-- PROBLEM TO SOLVE --
Write the full listing out again, word for word, but omit the pictures.

-- GIVEN DATA --
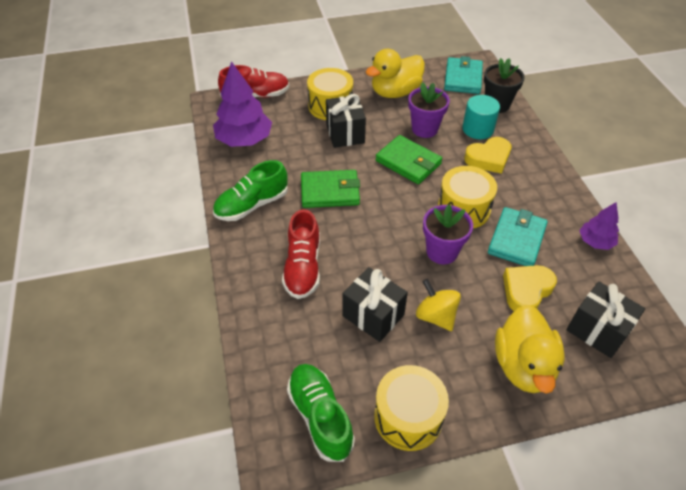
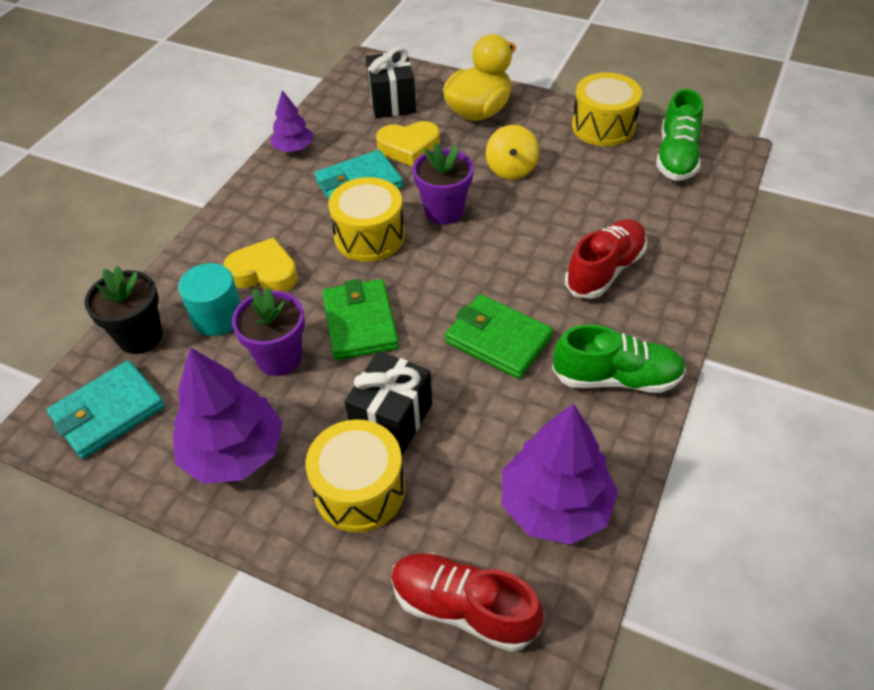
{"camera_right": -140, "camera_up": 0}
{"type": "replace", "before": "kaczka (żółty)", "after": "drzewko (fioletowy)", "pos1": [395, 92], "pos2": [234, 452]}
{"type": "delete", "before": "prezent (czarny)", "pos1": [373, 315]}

-- THE ANSWER --
{"camera_right": -140, "camera_up": 0}
{"type": "replace", "before": "kaczka (żółty)", "after": "drzewko (fioletowy)", "pos1": [395, 92], "pos2": [234, 452]}
{"type": "delete", "before": "prezent (czarny)", "pos1": [373, 315]}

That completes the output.